WORK REQUIRED: From the first line to the last, reproduce the records below exactly, omitting any picture.

ENTRIES SUPPLIED:
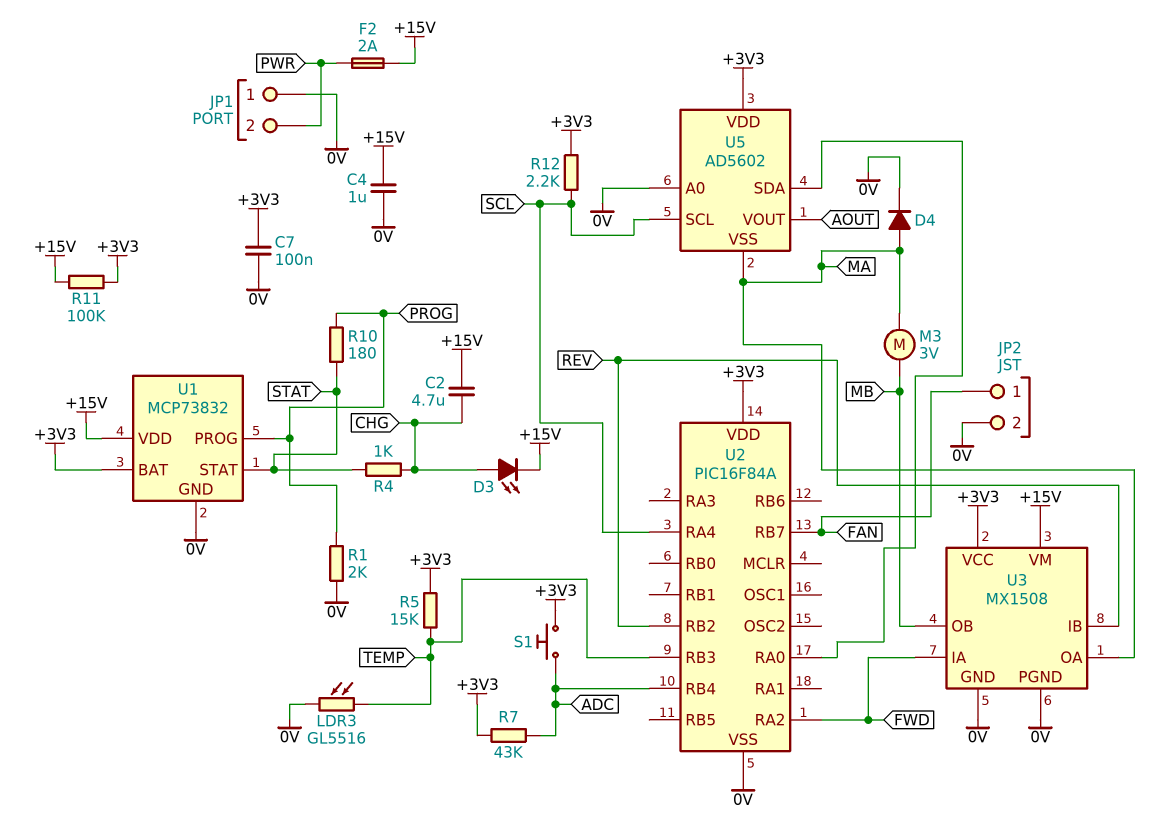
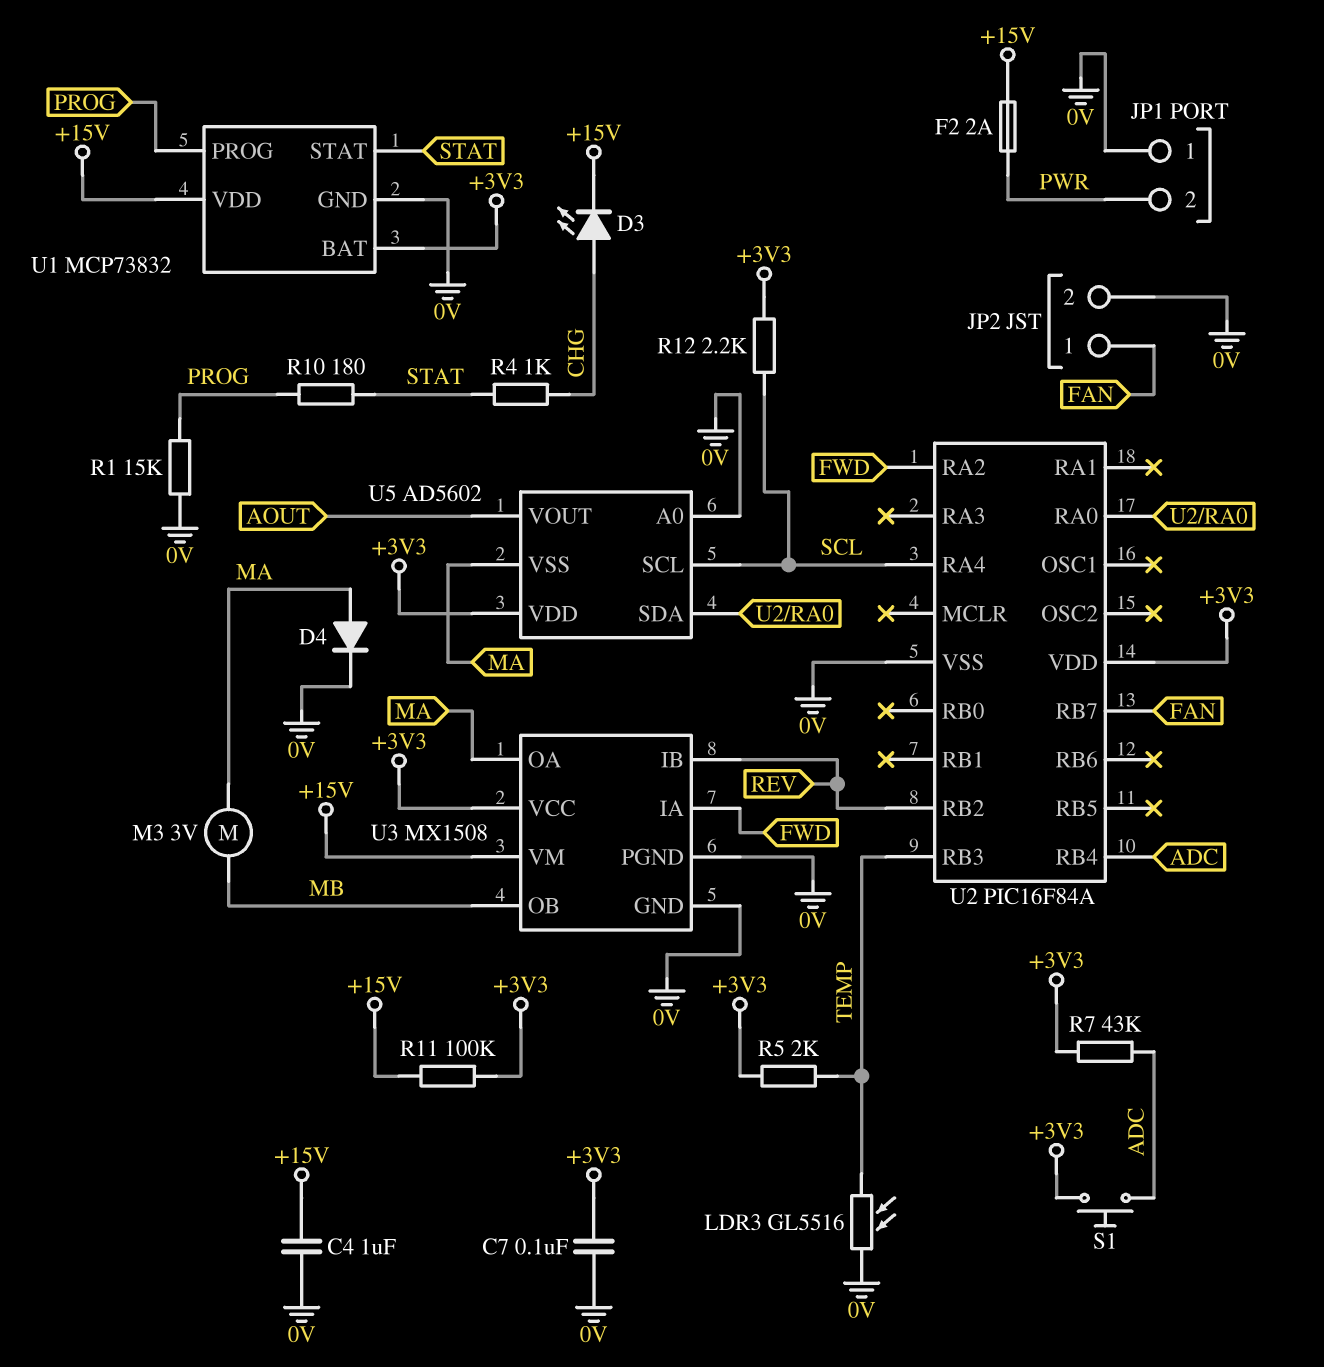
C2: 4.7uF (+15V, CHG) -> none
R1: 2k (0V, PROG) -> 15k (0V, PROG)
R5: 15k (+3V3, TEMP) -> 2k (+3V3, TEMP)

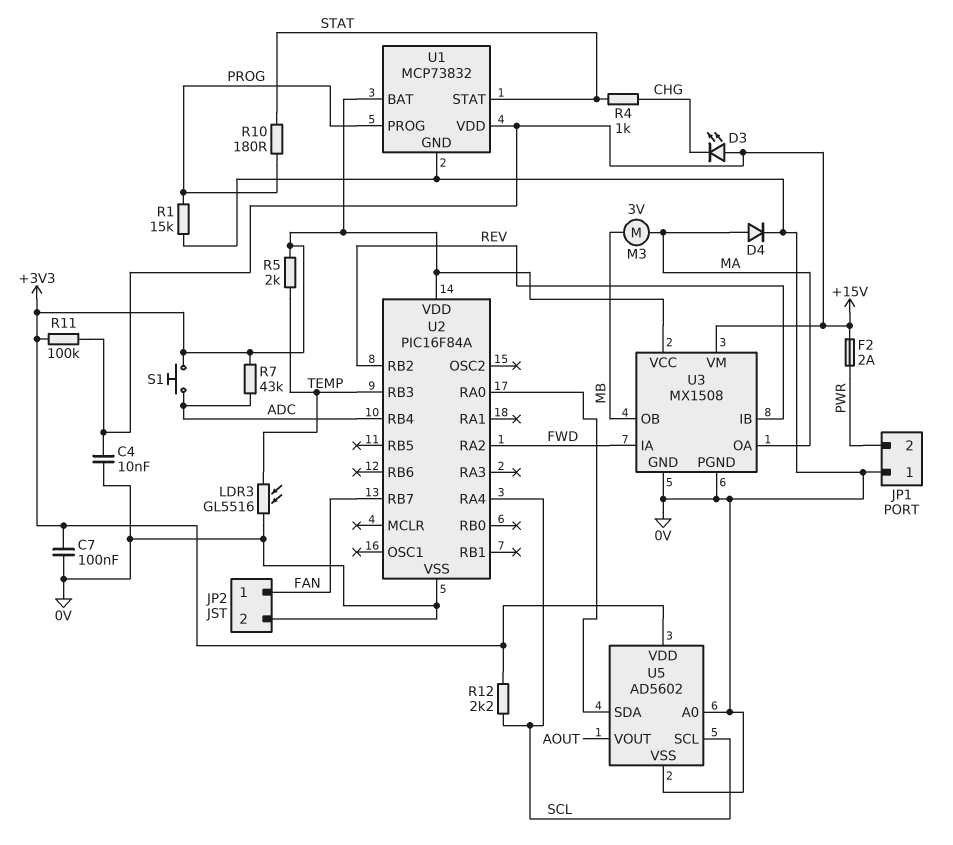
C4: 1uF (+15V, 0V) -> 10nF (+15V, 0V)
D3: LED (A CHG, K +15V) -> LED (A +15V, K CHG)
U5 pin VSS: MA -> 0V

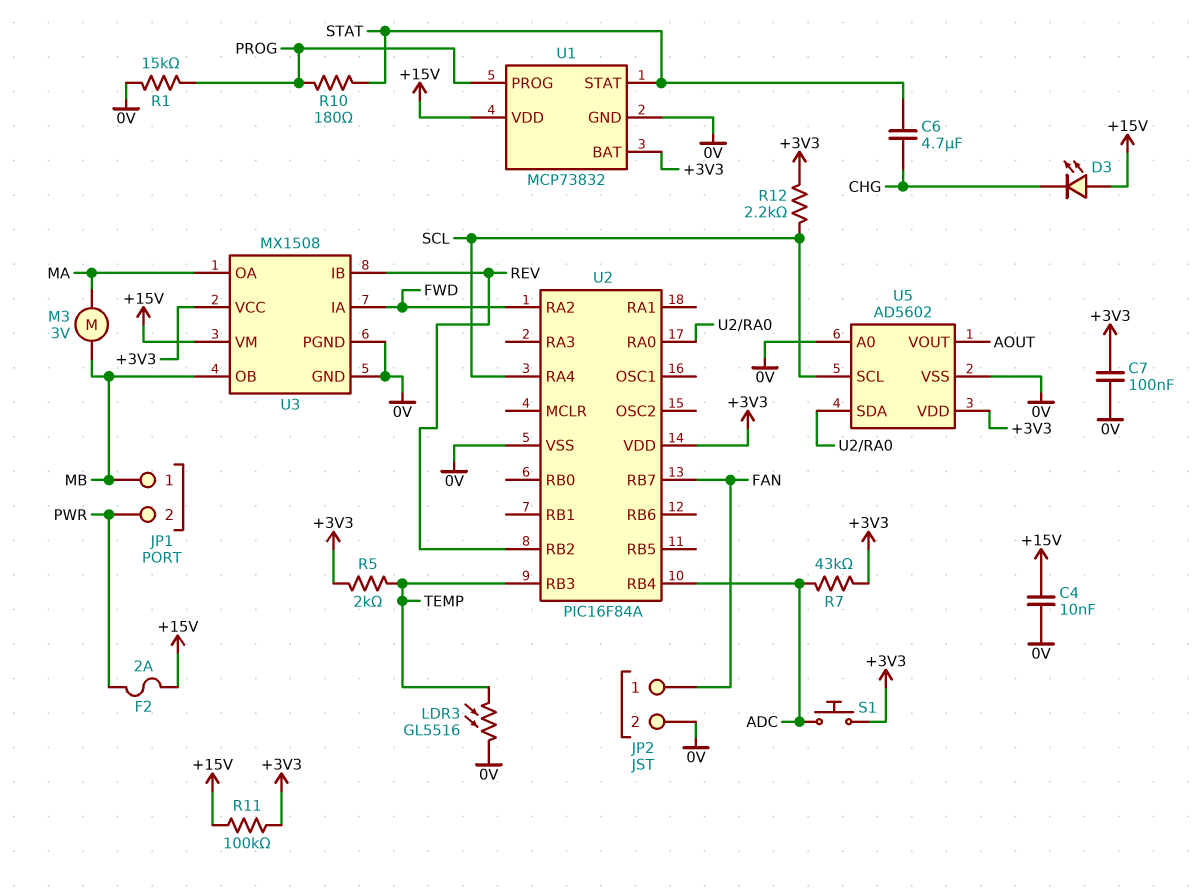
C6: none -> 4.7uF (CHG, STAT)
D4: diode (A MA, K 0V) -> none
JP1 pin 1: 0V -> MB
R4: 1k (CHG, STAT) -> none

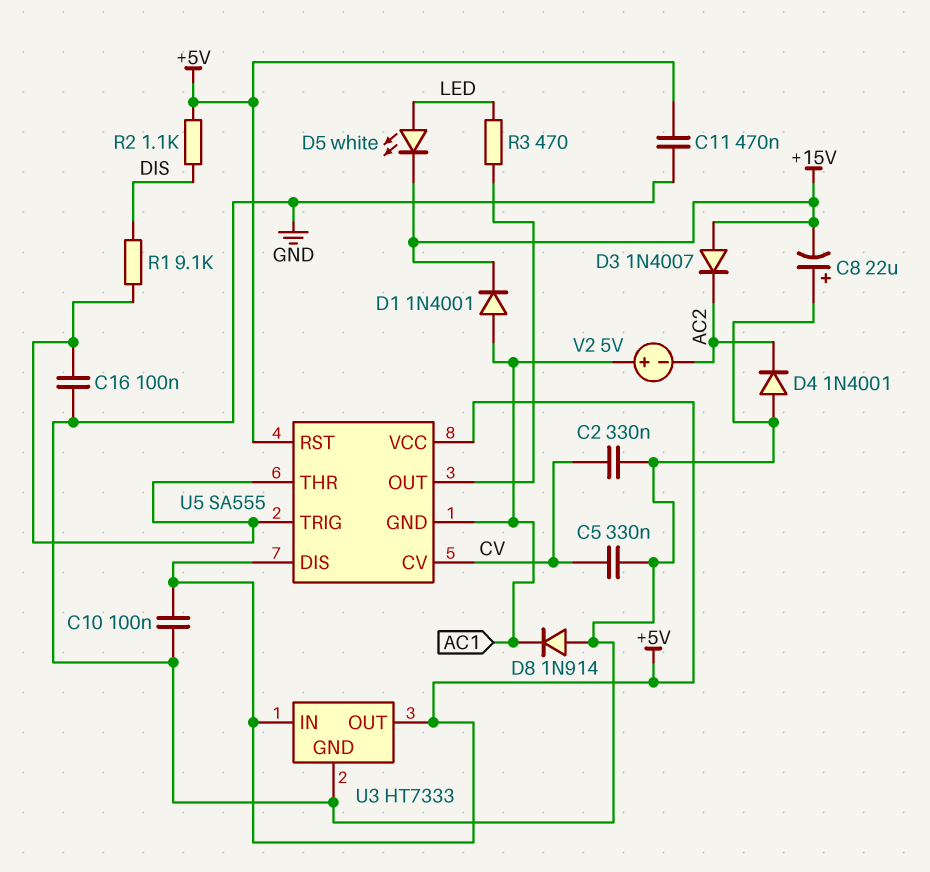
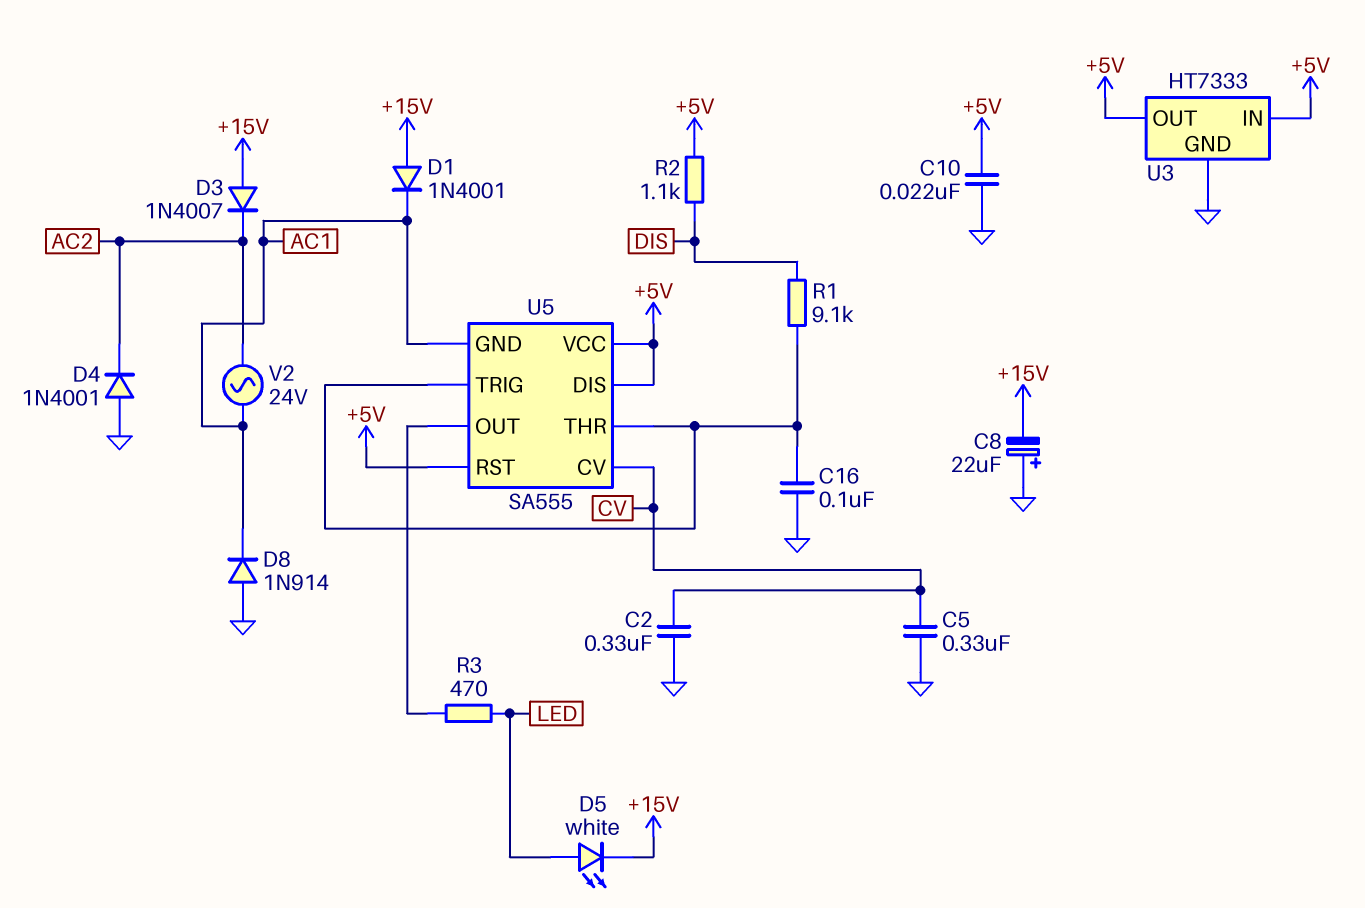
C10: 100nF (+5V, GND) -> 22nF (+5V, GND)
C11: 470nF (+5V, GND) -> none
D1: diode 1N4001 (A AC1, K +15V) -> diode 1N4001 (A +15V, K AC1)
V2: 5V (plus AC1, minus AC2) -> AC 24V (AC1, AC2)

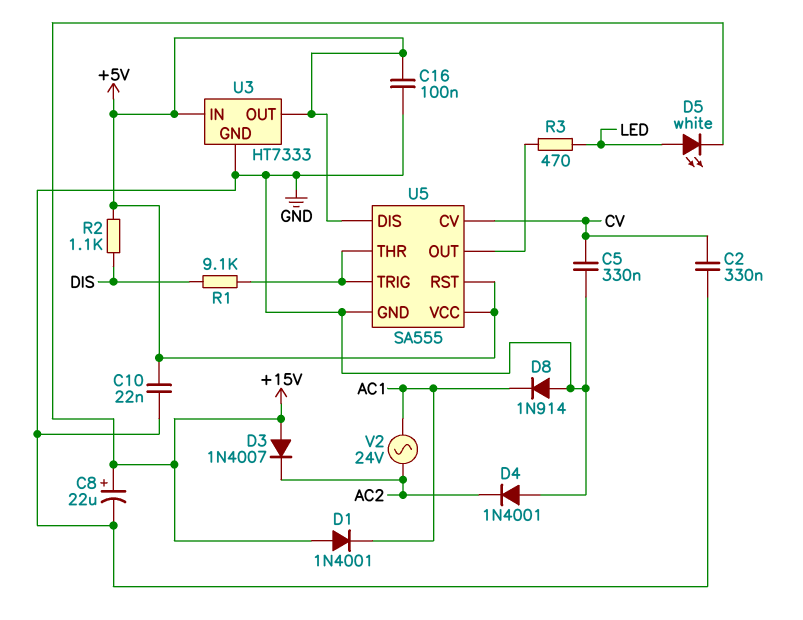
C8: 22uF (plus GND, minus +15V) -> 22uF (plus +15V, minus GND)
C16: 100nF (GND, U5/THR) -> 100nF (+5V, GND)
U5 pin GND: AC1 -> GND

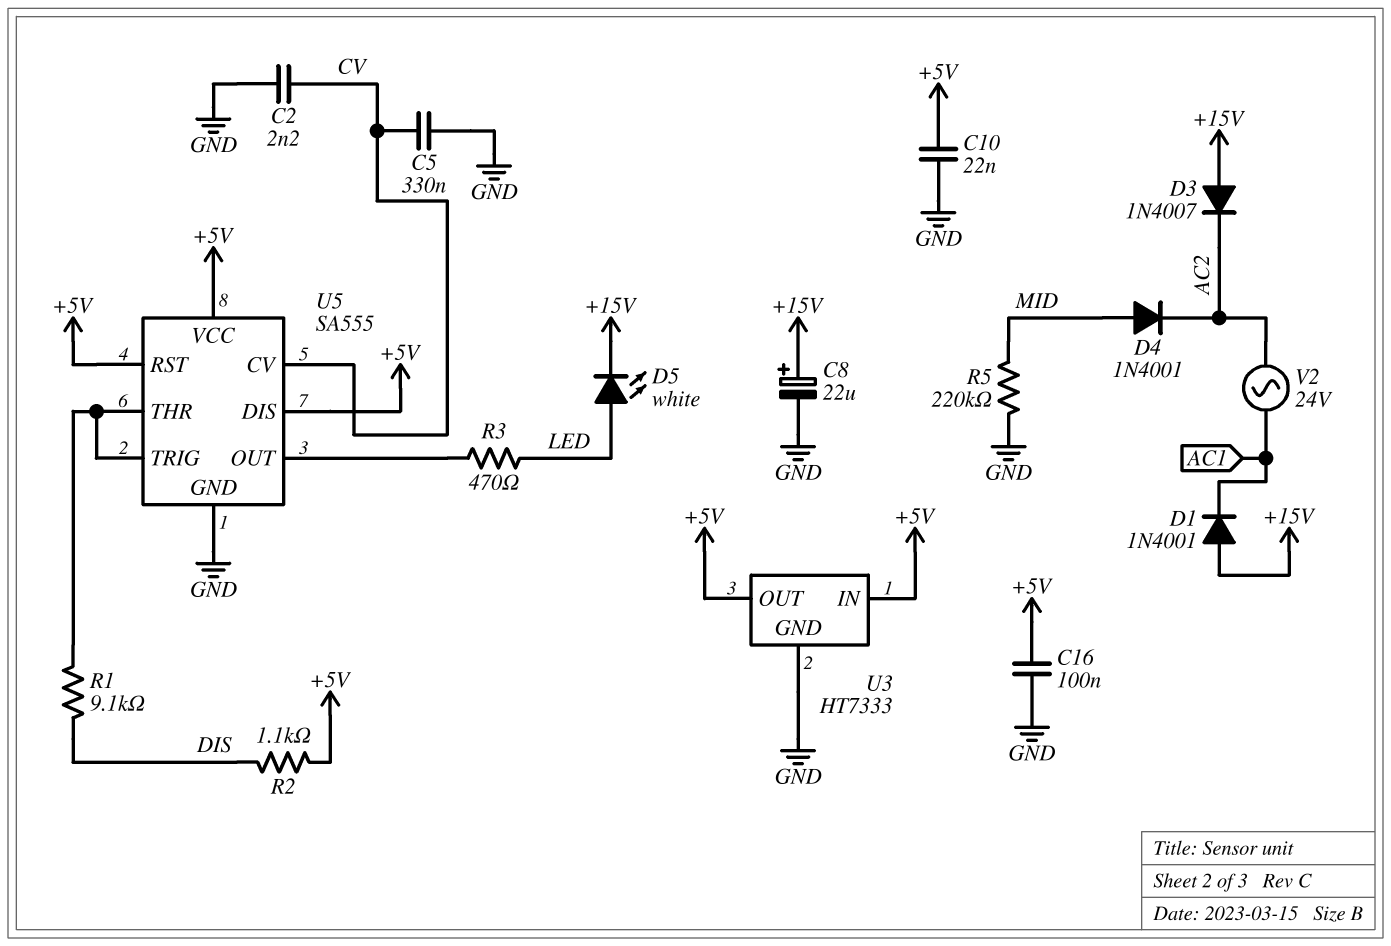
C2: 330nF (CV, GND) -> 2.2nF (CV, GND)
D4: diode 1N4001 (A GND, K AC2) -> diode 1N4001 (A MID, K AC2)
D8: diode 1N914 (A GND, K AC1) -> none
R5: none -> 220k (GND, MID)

ANSWER TO THE PROBLEM:
C2: 4.7uF (+15V, CHG) -> none
R1: 2k (0V, PROG) -> 15k (0V, PROG)
R5: 15k (+3V3, TEMP) -> 2k (+3V3, TEMP)

C4: 1uF (+15V, 0V) -> 10nF (+15V, 0V)
D3: LED (A CHG, K +15V) -> LED (A +15V, K CHG)
U5 pin VSS: MA -> 0V

C6: none -> 4.7uF (CHG, STAT)
D4: diode (A MA, K 0V) -> none
JP1 pin 1: 0V -> MB
R4: 1k (CHG, STAT) -> none

C10: 100nF (+5V, GND) -> 22nF (+5V, GND)
C11: 470nF (+5V, GND) -> none
D1: diode 1N4001 (A AC1, K +15V) -> diode 1N4001 (A +15V, K AC1)
V2: 5V (plus AC1, minus AC2) -> AC 24V (AC1, AC2)

C8: 22uF (plus GND, minus +15V) -> 22uF (plus +15V, minus GND)
C16: 100nF (GND, U5/THR) -> 100nF (+5V, GND)
U5 pin GND: AC1 -> GND

C2: 330nF (CV, GND) -> 2.2nF (CV, GND)
D4: diode 1N4001 (A GND, K AC2) -> diode 1N4001 (A MID, K AC2)
D8: diode 1N914 (A GND, K AC1) -> none
R5: none -> 220k (GND, MID)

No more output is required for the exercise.